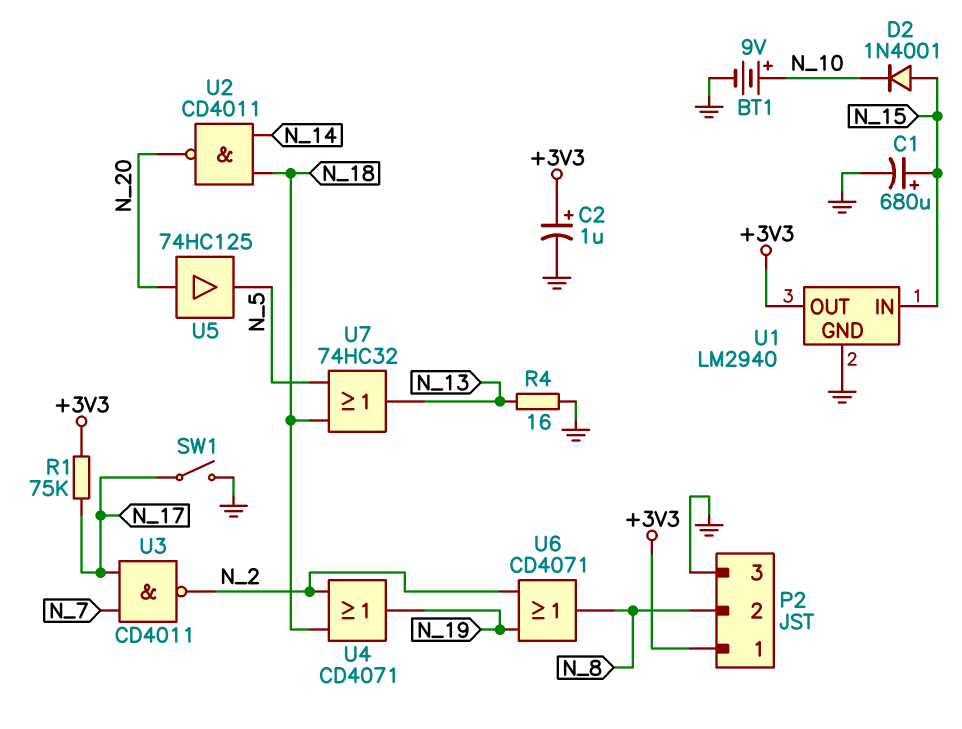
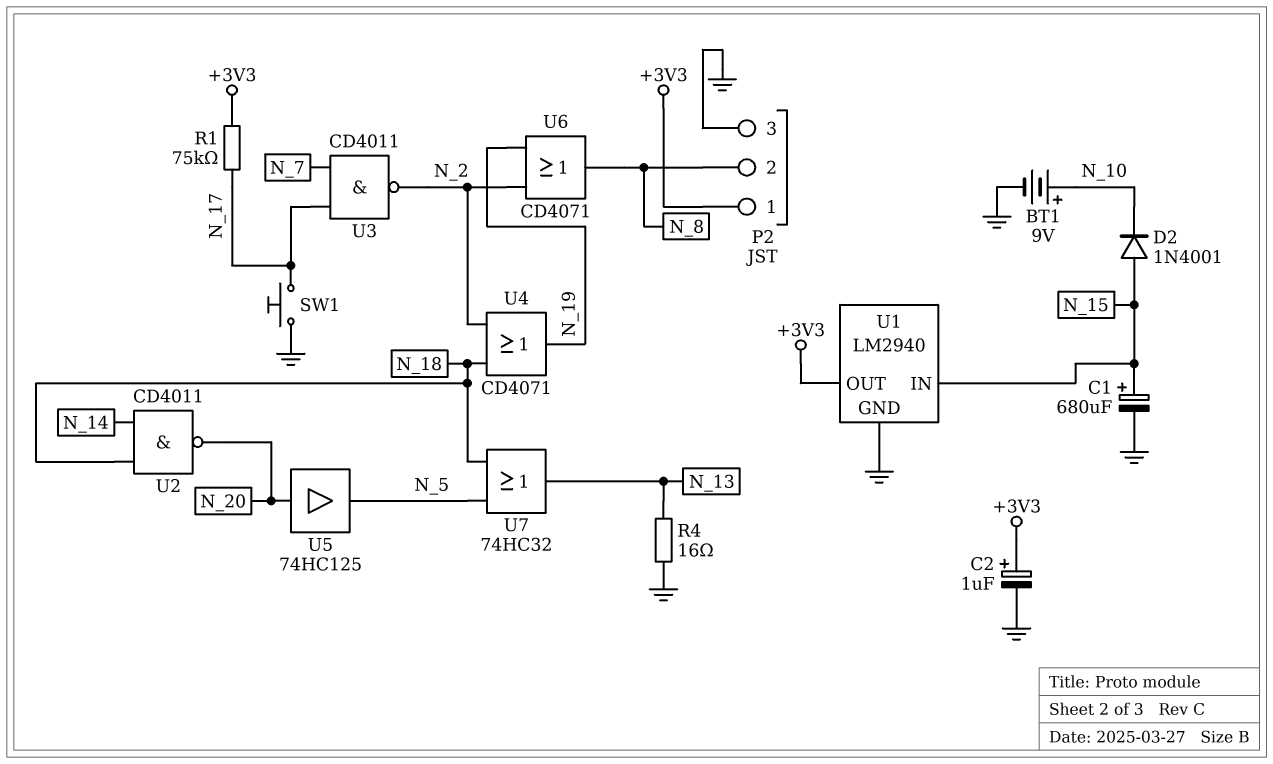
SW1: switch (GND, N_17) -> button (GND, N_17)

--

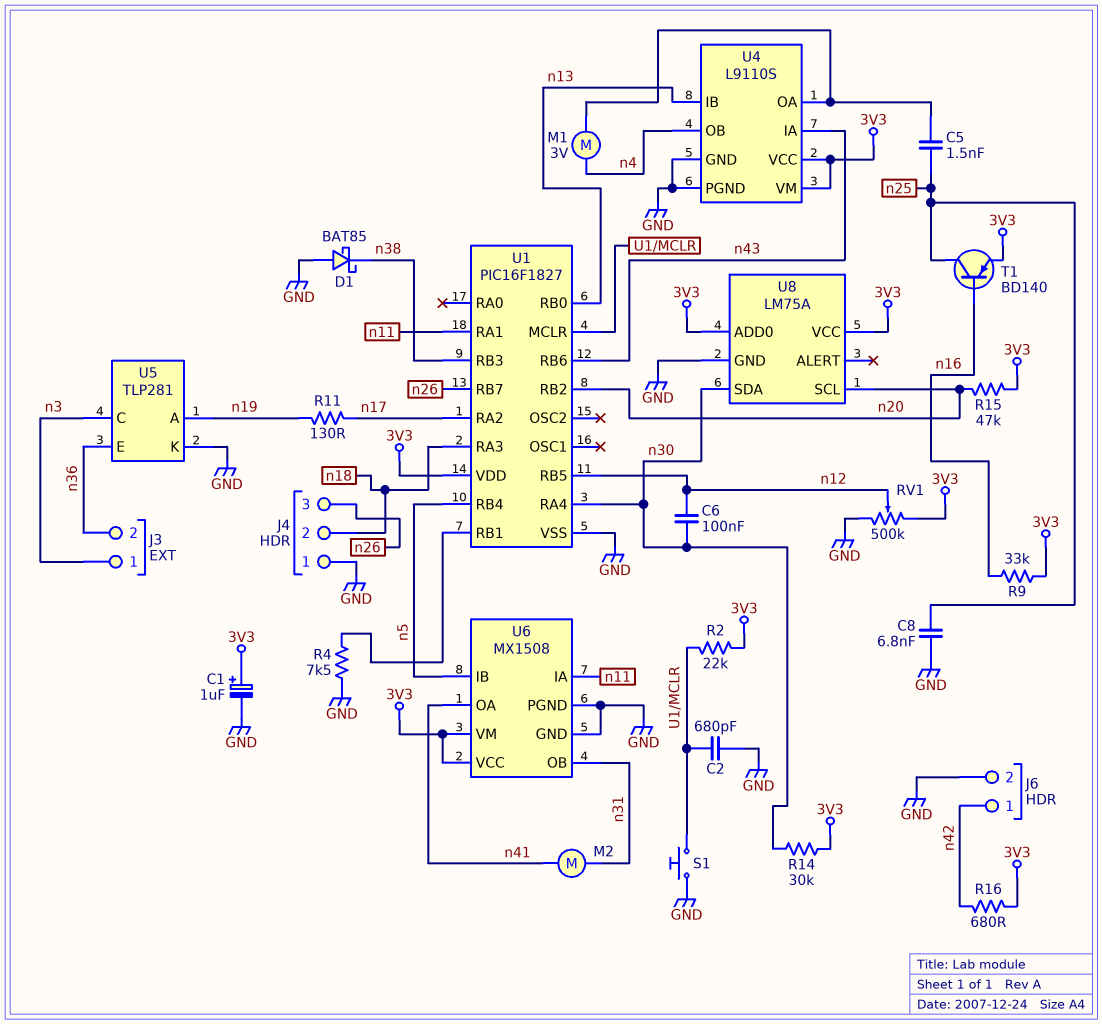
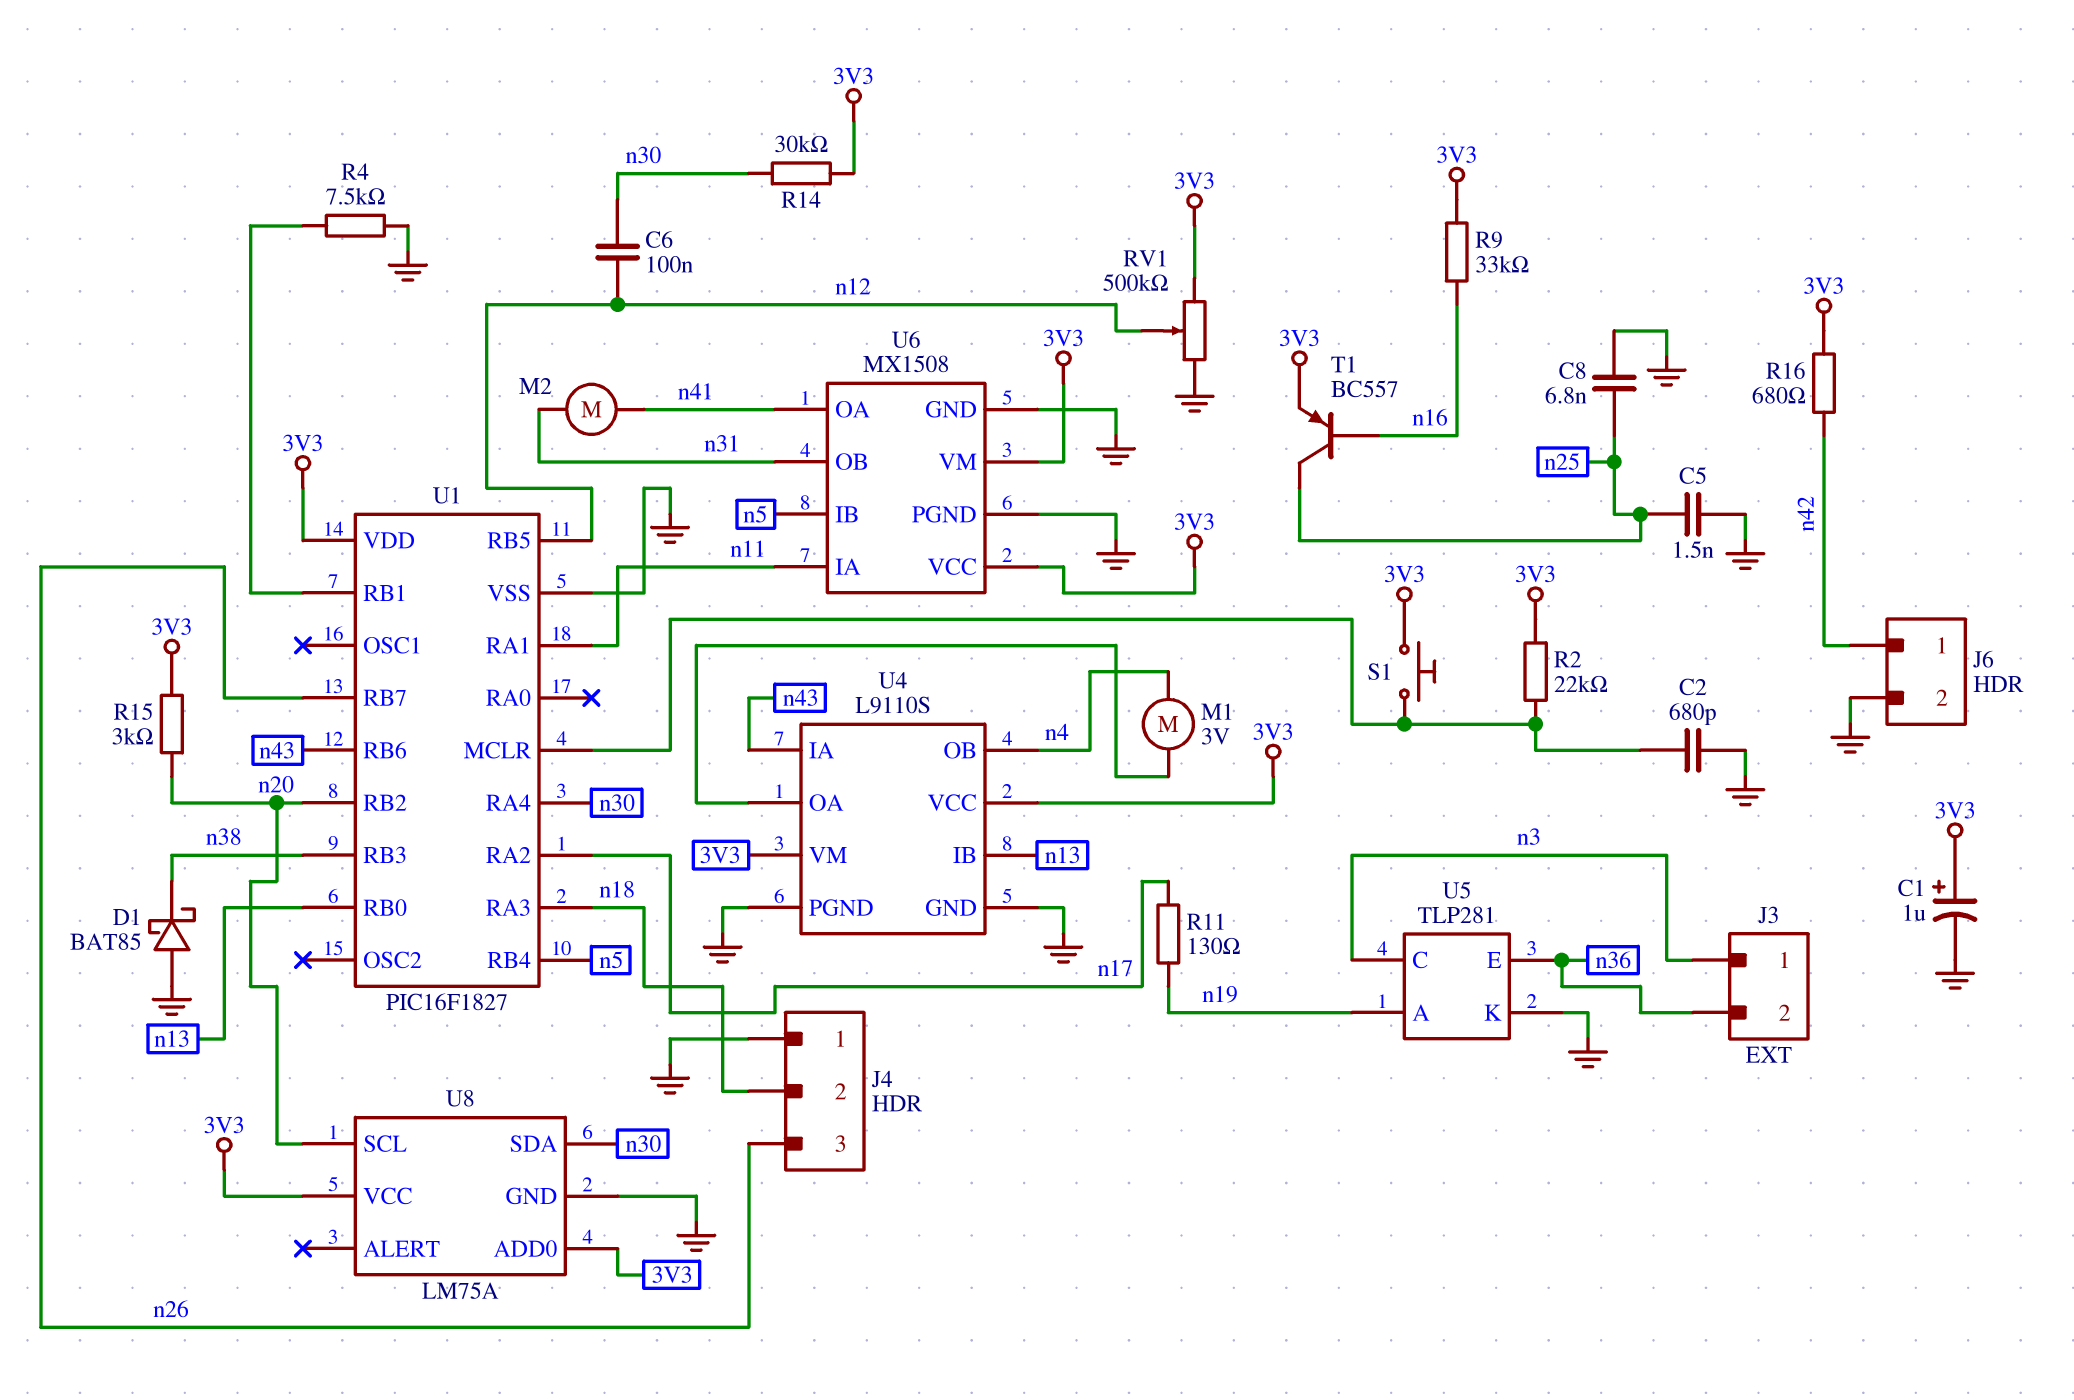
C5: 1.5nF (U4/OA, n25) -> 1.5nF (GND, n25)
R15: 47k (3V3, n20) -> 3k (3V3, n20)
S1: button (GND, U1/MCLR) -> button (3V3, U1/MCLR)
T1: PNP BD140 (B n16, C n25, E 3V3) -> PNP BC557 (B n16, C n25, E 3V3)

WHAT YOU NEED TO DO:
Your answer should be the lines of the material above that include "button".

SOLUTION FOR THIS TASK:
SW1: switch (GND, N_17) -> button (GND, N_17)
S1: button (GND, U1/MCLR) -> button (3V3, U1/MCLR)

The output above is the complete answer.